Below is some data. Retype exactly the lines starting at the one with "Q1: NMOS IRF540" and ending at the one with "R11: 10k (VB, VC) -> 10k (STG, VC)".

○ ○ ○ ○

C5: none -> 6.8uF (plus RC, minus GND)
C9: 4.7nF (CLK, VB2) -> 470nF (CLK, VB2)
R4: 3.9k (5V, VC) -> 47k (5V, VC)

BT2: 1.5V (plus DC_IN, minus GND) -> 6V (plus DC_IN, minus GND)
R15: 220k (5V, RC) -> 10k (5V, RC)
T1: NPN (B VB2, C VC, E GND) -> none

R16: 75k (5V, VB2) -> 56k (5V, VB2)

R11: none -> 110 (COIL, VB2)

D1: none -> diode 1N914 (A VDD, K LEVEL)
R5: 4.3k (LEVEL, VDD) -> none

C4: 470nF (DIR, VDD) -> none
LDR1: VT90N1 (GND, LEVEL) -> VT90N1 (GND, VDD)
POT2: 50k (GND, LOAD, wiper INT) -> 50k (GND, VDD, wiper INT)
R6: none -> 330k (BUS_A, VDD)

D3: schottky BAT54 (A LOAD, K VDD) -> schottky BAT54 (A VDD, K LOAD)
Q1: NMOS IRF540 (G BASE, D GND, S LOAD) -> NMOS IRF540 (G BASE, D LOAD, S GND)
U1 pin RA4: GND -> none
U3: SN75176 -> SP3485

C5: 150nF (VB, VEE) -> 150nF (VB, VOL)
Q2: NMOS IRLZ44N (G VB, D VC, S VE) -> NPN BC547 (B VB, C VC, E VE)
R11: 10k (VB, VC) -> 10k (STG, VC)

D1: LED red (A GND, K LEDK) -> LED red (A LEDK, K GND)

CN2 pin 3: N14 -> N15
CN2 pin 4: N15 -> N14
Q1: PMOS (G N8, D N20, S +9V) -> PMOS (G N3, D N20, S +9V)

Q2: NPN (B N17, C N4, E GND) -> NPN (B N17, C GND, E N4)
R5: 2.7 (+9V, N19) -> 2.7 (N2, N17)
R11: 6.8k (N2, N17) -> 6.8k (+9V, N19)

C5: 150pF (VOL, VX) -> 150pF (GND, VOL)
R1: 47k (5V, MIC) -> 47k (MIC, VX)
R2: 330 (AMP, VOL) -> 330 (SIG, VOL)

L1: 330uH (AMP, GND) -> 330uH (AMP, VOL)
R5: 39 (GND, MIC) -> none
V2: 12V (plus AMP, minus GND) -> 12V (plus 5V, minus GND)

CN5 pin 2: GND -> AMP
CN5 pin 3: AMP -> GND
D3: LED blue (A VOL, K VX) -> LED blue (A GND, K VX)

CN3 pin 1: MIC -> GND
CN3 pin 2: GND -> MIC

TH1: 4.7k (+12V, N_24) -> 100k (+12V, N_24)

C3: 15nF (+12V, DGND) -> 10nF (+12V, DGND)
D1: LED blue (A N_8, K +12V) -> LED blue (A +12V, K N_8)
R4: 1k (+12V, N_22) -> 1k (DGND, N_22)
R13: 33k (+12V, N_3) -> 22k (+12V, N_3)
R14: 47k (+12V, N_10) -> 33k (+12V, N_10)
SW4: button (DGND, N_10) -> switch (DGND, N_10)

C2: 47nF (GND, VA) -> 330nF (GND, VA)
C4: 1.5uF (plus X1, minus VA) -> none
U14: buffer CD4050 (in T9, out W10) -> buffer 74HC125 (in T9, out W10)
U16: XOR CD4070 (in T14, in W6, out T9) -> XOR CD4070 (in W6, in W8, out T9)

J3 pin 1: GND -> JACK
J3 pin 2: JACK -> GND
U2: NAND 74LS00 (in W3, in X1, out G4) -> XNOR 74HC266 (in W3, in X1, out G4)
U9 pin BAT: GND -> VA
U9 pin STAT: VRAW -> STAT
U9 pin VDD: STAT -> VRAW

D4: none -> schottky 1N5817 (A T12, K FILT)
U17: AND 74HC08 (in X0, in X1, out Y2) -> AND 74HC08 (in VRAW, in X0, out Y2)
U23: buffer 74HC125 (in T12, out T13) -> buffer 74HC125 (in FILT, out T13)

○ ○ ○ ○

→ Completed task
Q1: NMOS IRF540 (G BASE, D GND, S LOAD) -> NMOS IRF540 (G BASE, D LOAD, S GND)
U1 pin RA4: GND -> none
U3: SN75176 -> SP3485

C5: 150nF (VB, VEE) -> 150nF (VB, VOL)
Q2: NMOS IRLZ44N (G VB, D VC, S VE) -> NPN BC547 (B VB, C VC, E VE)
R11: 10k (VB, VC) -> 10k (STG, VC)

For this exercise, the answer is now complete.